BRIEF
Write every line below out again exactly, images omitted.

Object displacement listings:
-------

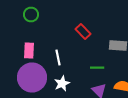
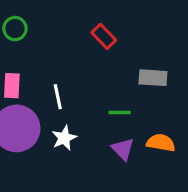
red rectangle: (83, 32) -> (104, 36), moved

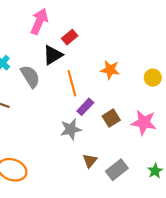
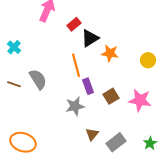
black triangle: (53, 55) -> (90, 38), moved
gray semicircle: (30, 76) -> (38, 79), moved
purple rectangle: (85, 107) -> (88, 86), turned -63

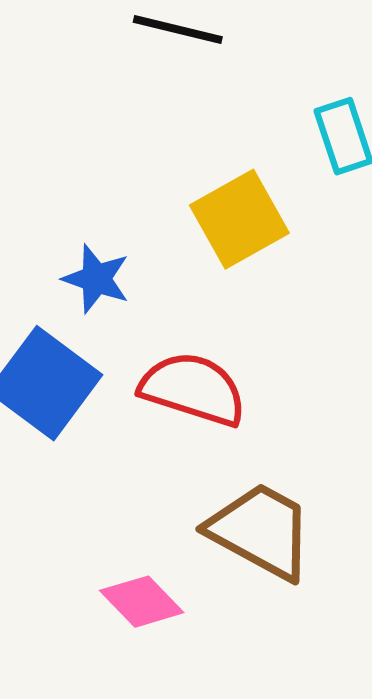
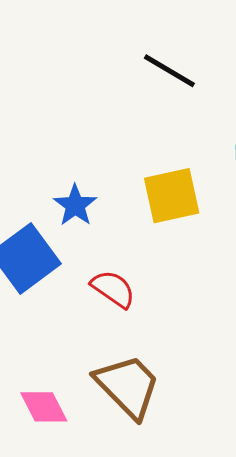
red semicircle: (193, 389) -> (113, 289), size x0.7

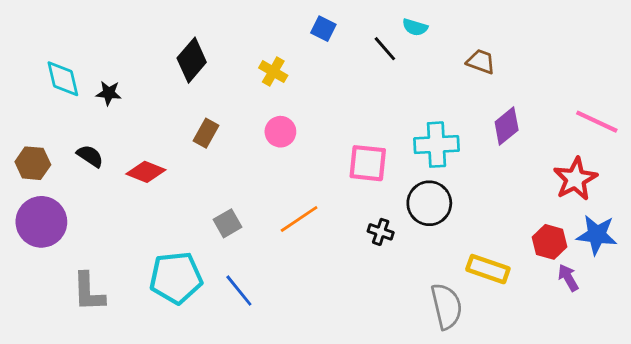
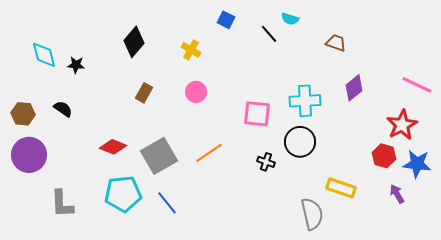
red diamond: (146, 172) -> (113, 147), moved
gray square: (227, 223) -> (159, 156), size x1.8
red hexagon: (550, 242) -> (384, 156), moved

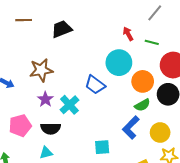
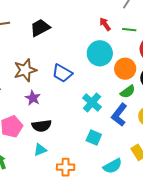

-------

RESULT FOR THIS EXERCISE
red rectangle: (83, 32) -> (104, 36), moved

black triangle: (53, 55) -> (90, 38), moved
gray semicircle: (30, 76) -> (38, 79), moved
purple rectangle: (85, 107) -> (88, 86), turned -63

red semicircle: (193, 389) -> (113, 289), size x0.7

red diamond: (146, 172) -> (113, 147), moved
gray square: (227, 223) -> (159, 156), size x1.8
red hexagon: (550, 242) -> (384, 156), moved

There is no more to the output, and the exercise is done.